DESCRIPTION OF THE TASK
Repeat the material exactly, every line of it.

Annotation records
┄┄┄┄┄┄┄┄┄┄┄┄┄┄┄┄┄┄┄┄

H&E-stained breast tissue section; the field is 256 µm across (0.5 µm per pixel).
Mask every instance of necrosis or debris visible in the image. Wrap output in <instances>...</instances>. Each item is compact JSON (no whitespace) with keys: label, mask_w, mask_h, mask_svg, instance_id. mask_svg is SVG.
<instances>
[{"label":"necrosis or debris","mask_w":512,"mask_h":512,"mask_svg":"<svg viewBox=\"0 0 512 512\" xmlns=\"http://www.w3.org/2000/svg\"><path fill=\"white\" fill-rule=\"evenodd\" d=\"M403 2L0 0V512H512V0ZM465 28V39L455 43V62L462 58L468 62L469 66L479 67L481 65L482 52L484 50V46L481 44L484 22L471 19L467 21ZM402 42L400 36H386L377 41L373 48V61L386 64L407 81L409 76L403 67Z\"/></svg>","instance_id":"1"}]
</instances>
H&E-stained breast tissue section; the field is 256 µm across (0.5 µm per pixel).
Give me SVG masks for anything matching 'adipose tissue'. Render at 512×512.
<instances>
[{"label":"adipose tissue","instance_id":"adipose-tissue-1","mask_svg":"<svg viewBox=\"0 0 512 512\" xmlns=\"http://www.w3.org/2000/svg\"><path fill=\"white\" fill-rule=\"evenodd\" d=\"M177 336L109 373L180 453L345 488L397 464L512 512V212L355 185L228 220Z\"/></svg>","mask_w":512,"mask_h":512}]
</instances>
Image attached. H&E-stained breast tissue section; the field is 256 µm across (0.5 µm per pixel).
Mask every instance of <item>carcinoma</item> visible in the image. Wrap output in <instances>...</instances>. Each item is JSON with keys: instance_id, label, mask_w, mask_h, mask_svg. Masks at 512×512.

┄┄┄┄┄┄┄┄┄┄┄┄┄┄┄┄┄┄┄┄

SOLUTION FOR THIS EXERCISE
H&E-stained breast tissue section; the field is 256 µm across (0.5 µm per pixel).
Mask every instance of necrosis or debris visible in the image. Wrap output in <instances>...</instances>. Each item is compact JSON (no whitespace) with keys: label, mask_w, mask_h, mask_svg, instance_id. mask_svg is SVG.
<instances>
[{"label":"necrosis or debris","mask_w":512,"mask_h":512,"mask_svg":"<svg viewBox=\"0 0 512 512\" xmlns=\"http://www.w3.org/2000/svg\"><path fill=\"white\" fill-rule=\"evenodd\" d=\"M403 2L0 0V512H512V0ZM465 28V39L455 43V62L462 58L468 62L469 66L479 67L481 65L482 52L484 50V46L481 44L484 22L471 19L467 21ZM402 42L400 36H386L377 41L373 48V61L386 64L407 81L409 76L403 67Z\"/></svg>","instance_id":"1"}]
</instances>
H&E-stained breast tissue section; the field is 256 µm across (0.5 µm per pixel).
Give me SVG masks for anything matching 'adipose tissue'. Render at 512×512.
<instances>
[{"label":"adipose tissue","instance_id":"adipose-tissue-1","mask_svg":"<svg viewBox=\"0 0 512 512\" xmlns=\"http://www.w3.org/2000/svg\"><path fill=\"white\" fill-rule=\"evenodd\" d=\"M177 336L109 373L180 453L345 488L397 464L512 512V212L355 185L228 220Z\"/></svg>","mask_w":512,"mask_h":512}]
</instances>
Image attached. H&E-stained breast tissue section; the field is 256 µm across (0.5 µm per pixel).
Mask every instance of <item>carcinoma</item> visible in the image. Wrap output in <instances>...</instances>. Each item is JSON with keys: instance_id, label, mask_w, mask_h, mask_svg. Masks at 512×512.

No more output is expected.